--- Data extracts Enclosed Below ---

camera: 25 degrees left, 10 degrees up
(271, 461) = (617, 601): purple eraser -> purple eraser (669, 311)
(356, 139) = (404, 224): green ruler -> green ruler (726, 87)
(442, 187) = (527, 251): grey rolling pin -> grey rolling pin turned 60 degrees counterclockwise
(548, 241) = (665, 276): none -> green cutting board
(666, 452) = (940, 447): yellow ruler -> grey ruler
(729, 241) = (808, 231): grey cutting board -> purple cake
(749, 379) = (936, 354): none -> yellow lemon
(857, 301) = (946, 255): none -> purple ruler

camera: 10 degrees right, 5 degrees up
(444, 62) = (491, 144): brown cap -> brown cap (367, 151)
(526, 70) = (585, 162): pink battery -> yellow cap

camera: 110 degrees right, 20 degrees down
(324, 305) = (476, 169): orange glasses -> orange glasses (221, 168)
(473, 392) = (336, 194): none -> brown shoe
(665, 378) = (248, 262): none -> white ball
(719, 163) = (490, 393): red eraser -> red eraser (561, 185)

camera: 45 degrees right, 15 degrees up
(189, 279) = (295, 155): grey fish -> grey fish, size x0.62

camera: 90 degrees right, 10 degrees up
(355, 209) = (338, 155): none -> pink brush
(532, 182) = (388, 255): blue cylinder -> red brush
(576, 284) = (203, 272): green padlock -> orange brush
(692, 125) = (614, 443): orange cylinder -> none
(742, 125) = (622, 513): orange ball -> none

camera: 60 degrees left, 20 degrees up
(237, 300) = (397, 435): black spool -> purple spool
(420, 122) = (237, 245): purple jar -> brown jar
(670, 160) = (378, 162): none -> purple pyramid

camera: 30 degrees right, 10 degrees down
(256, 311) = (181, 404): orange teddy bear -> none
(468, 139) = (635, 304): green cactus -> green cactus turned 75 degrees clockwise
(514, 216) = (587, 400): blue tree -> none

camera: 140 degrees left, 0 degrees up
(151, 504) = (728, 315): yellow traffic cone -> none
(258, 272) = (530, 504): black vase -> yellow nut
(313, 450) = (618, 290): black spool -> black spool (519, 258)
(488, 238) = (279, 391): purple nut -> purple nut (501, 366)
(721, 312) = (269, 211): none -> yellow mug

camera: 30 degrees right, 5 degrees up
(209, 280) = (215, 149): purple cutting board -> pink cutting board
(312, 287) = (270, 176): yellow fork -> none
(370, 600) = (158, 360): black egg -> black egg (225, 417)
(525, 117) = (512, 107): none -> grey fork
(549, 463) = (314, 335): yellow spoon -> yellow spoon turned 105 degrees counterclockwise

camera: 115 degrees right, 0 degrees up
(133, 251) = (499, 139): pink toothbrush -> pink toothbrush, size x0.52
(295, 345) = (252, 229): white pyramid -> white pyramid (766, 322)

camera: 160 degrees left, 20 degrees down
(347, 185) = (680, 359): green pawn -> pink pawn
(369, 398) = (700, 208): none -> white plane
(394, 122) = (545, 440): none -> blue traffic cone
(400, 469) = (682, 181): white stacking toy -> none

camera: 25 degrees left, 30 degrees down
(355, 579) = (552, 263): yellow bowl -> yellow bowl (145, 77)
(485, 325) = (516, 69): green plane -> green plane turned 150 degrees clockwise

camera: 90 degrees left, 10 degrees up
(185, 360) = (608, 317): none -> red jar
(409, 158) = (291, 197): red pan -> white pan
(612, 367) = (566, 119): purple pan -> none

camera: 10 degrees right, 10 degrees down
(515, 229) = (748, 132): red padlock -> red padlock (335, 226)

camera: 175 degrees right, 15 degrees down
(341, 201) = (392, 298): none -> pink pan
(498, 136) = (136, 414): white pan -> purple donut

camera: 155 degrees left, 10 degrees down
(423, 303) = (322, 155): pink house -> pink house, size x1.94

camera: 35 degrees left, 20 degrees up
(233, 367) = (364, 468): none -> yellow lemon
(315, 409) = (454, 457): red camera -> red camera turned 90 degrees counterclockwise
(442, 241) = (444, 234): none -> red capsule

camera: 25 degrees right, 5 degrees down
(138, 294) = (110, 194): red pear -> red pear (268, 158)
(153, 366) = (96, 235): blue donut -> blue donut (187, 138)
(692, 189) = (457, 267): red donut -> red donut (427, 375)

--- End of Enclosed Data extracts ---

▸ **Problem to work on**
Give every line of the material that includes the string "lemon".

▸ **Solution to the problem**
(749, 379) = (936, 354): none -> yellow lemon
(233, 367) = (364, 468): none -> yellow lemon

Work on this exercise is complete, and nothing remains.